**DATASET ENTRIES**
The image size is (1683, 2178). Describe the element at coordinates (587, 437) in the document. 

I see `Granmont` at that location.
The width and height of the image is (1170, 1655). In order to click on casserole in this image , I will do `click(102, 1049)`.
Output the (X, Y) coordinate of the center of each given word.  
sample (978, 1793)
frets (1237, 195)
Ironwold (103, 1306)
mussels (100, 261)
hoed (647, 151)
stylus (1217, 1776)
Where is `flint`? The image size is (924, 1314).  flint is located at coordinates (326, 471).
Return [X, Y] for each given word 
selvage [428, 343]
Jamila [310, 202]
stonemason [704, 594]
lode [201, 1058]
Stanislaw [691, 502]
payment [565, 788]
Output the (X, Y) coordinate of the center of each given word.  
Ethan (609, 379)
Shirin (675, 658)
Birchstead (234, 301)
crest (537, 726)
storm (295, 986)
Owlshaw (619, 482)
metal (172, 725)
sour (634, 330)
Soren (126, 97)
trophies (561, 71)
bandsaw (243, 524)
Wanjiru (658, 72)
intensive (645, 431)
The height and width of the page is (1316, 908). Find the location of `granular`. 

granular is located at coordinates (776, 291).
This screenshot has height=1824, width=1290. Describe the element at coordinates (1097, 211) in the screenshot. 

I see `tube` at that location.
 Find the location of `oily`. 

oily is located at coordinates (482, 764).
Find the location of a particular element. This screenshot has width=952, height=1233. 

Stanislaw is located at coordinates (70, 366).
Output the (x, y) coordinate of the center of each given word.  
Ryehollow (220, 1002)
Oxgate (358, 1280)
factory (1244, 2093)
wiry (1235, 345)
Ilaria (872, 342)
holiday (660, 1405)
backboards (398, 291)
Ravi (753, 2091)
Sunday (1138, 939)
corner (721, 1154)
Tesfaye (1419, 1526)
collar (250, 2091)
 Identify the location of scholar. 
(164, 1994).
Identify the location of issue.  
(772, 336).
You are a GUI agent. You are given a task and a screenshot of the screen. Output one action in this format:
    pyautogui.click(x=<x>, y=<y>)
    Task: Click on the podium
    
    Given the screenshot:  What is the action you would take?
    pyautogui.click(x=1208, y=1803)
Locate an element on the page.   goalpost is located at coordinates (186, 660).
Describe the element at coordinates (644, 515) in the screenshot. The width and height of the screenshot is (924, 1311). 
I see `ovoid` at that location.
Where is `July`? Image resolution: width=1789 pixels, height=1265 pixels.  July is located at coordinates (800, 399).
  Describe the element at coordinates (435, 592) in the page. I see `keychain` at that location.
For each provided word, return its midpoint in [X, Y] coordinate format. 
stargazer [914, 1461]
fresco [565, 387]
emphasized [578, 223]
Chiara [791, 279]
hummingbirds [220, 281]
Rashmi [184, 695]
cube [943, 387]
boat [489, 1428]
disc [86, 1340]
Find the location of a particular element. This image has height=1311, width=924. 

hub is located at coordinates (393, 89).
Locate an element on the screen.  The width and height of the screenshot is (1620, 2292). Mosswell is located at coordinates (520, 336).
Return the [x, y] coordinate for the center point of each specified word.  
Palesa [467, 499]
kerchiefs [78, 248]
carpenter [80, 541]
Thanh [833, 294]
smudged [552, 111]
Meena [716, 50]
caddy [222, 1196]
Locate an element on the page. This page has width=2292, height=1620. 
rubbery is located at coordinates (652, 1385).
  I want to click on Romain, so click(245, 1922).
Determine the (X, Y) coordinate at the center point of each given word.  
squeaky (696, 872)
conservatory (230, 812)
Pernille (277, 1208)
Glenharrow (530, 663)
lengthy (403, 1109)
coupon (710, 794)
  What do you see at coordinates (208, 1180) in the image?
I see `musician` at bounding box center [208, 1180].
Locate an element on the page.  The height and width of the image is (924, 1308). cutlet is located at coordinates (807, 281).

**WHAT TO PRODUCE**
Copy out all of the records above again, word for word, with nothing changed.

**ANSWER TO THIS EXERCISE**
The image size is (1683, 2178). Describe the element at coordinates (587, 437) in the document. 

I see `Granmont` at that location.
The width and height of the image is (1170, 1655). In order to click on casserole in this image , I will do `click(102, 1049)`.
Output the (X, Y) coordinate of the center of each given word.  
sample (978, 1793)
frets (1237, 195)
Ironwold (103, 1306)
mussels (100, 261)
hoed (647, 151)
stylus (1217, 1776)
Where is `flint`? The image size is (924, 1314).  flint is located at coordinates (326, 471).
Return [X, Y] for each given word 
selvage [428, 343]
Jamila [310, 202]
stonemason [704, 594]
lode [201, 1058]
Stanislaw [691, 502]
payment [565, 788]
Output the (X, Y) coordinate of the center of each given word.  
Ethan (609, 379)
Shirin (675, 658)
Birchstead (234, 301)
crest (537, 726)
storm (295, 986)
Owlshaw (619, 482)
metal (172, 725)
sour (634, 330)
Soren (126, 97)
trophies (561, 71)
bandsaw (243, 524)
Wanjiru (658, 72)
intensive (645, 431)
The height and width of the page is (1316, 908). Find the location of `granular`. 

granular is located at coordinates (776, 291).
This screenshot has height=1824, width=1290. Describe the element at coordinates (1097, 211) in the screenshot. 

I see `tube` at that location.
 Find the location of `oily`. 

oily is located at coordinates (482, 764).
Find the location of a particular element. This screenshot has width=952, height=1233. 

Stanislaw is located at coordinates (70, 366).
Output the (x, y) coordinate of the center of each given word.  
Ryehollow (220, 1002)
Oxgate (358, 1280)
factory (1244, 2093)
wiry (1235, 345)
Ilaria (872, 342)
holiday (660, 1405)
backboards (398, 291)
Ravi (753, 2091)
Sunday (1138, 939)
corner (721, 1154)
Tesfaye (1419, 1526)
collar (250, 2091)
 Identify the location of scholar. 
(164, 1994).
Identify the location of issue.  
(772, 336).
You are a GUI agent. You are given a task and a screenshot of the screen. Output one action in this format:
    pyautogui.click(x=<x>, y=<y>)
    Task: Click on the podium
    
    Given the screenshot:  What is the action you would take?
    pyautogui.click(x=1208, y=1803)
Locate an element on the page.   goalpost is located at coordinates (186, 660).
Describe the element at coordinates (644, 515) in the screenshot. The width and height of the screenshot is (924, 1311). 
I see `ovoid` at that location.
Where is `July`? Image resolution: width=1789 pixels, height=1265 pixels.  July is located at coordinates (800, 399).
  Describe the element at coordinates (435, 592) in the page. I see `keychain` at that location.
For each provided word, return its midpoint in [X, Y] coordinate format. 
stargazer [914, 1461]
fresco [565, 387]
emphasized [578, 223]
Chiara [791, 279]
hummingbirds [220, 281]
Rashmi [184, 695]
cube [943, 387]
boat [489, 1428]
disc [86, 1340]
Find the location of a particular element. This image has height=1311, width=924. 

hub is located at coordinates (393, 89).
Locate an element on the screen.  The width and height of the screenshot is (1620, 2292). Mosswell is located at coordinates (520, 336).
Return the [x, y] coordinate for the center point of each specified word.  
Palesa [467, 499]
kerchiefs [78, 248]
carpenter [80, 541]
Thanh [833, 294]
smudged [552, 111]
Meena [716, 50]
caddy [222, 1196]
Locate an element on the page. This page has width=2292, height=1620. 
rubbery is located at coordinates (652, 1385).
  I want to click on Romain, so click(245, 1922).
Determine the (X, Y) coordinate at the center point of each given word.  
squeaky (696, 872)
conservatory (230, 812)
Pernille (277, 1208)
Glenharrow (530, 663)
lengthy (403, 1109)
coupon (710, 794)
  What do you see at coordinates (208, 1180) in the image?
I see `musician` at bounding box center [208, 1180].
Locate an element on the page.  The height and width of the image is (924, 1308). cutlet is located at coordinates (807, 281).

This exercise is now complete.